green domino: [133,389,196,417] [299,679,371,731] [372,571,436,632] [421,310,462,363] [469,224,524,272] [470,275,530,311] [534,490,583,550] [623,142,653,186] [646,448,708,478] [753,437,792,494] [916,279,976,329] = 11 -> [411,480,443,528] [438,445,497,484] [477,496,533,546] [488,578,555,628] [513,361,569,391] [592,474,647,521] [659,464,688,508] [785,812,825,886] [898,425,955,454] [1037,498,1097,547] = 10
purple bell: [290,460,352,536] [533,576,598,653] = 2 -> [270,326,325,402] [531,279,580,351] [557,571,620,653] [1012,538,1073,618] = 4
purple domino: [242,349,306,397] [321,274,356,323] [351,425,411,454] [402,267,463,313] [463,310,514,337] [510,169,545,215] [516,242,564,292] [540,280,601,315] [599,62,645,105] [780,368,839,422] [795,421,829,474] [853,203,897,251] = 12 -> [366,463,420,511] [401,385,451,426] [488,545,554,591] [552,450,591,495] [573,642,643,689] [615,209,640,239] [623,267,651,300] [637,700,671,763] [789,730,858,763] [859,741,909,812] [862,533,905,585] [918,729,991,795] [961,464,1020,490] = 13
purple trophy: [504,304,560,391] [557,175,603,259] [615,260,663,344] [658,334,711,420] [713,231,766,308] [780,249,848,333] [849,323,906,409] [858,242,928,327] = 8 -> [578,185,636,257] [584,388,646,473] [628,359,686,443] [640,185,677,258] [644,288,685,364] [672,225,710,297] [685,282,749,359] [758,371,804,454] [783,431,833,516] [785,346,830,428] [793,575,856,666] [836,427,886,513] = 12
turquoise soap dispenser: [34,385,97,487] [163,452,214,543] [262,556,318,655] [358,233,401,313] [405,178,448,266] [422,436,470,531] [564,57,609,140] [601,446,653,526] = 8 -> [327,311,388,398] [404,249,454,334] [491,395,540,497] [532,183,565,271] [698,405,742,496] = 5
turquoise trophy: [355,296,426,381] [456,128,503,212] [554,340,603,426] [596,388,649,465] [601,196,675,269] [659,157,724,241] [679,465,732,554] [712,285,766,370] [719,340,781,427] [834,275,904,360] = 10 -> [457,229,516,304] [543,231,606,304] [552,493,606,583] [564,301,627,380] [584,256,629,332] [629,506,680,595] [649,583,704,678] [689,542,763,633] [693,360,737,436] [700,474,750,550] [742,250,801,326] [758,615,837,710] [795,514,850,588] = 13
★ ★ ★ ★ ★
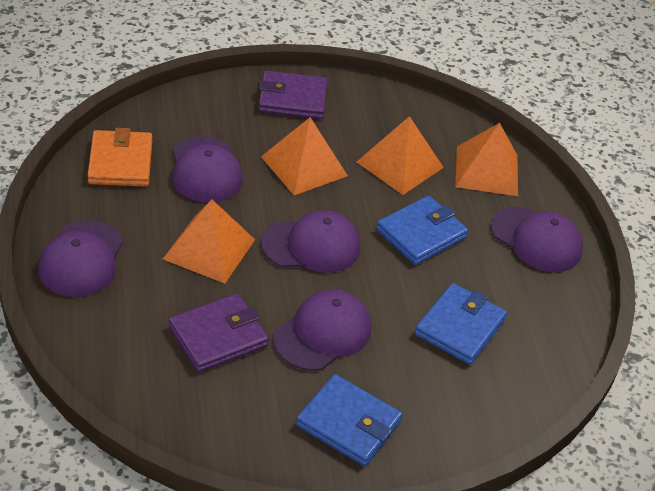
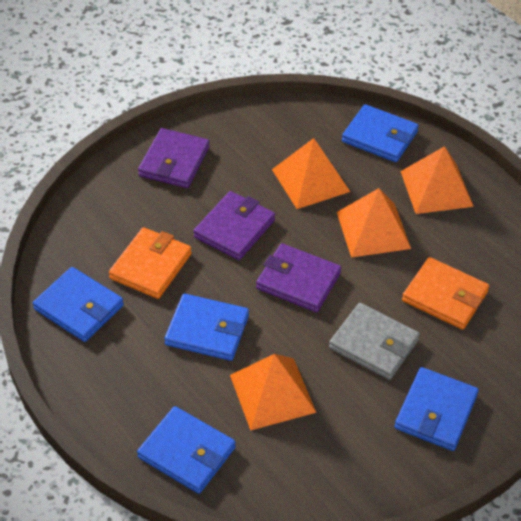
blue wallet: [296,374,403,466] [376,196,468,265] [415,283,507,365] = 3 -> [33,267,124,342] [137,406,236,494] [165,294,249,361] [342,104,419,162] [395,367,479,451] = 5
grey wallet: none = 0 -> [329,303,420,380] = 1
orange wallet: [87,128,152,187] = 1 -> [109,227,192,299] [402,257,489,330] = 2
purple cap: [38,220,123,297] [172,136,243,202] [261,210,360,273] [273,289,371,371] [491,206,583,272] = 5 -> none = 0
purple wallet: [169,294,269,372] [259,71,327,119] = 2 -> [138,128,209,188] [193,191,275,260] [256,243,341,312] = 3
★ ★ ★ ★ ★
* Work instruction
Extract from the records above the lines from the one containing "purple cap: [38,220,123,297]" to the one containing "purple wallet: [169,294,269,372]", both lines included, exactly as they appear and with nothing else.

* Answer for this exercise
purple cap: [38,220,123,297] [172,136,243,202] [261,210,360,273] [273,289,371,371] [491,206,583,272] = 5 -> none = 0
purple wallet: [169,294,269,372] [259,71,327,119] = 2 -> [138,128,209,188] [193,191,275,260] [256,243,341,312] = 3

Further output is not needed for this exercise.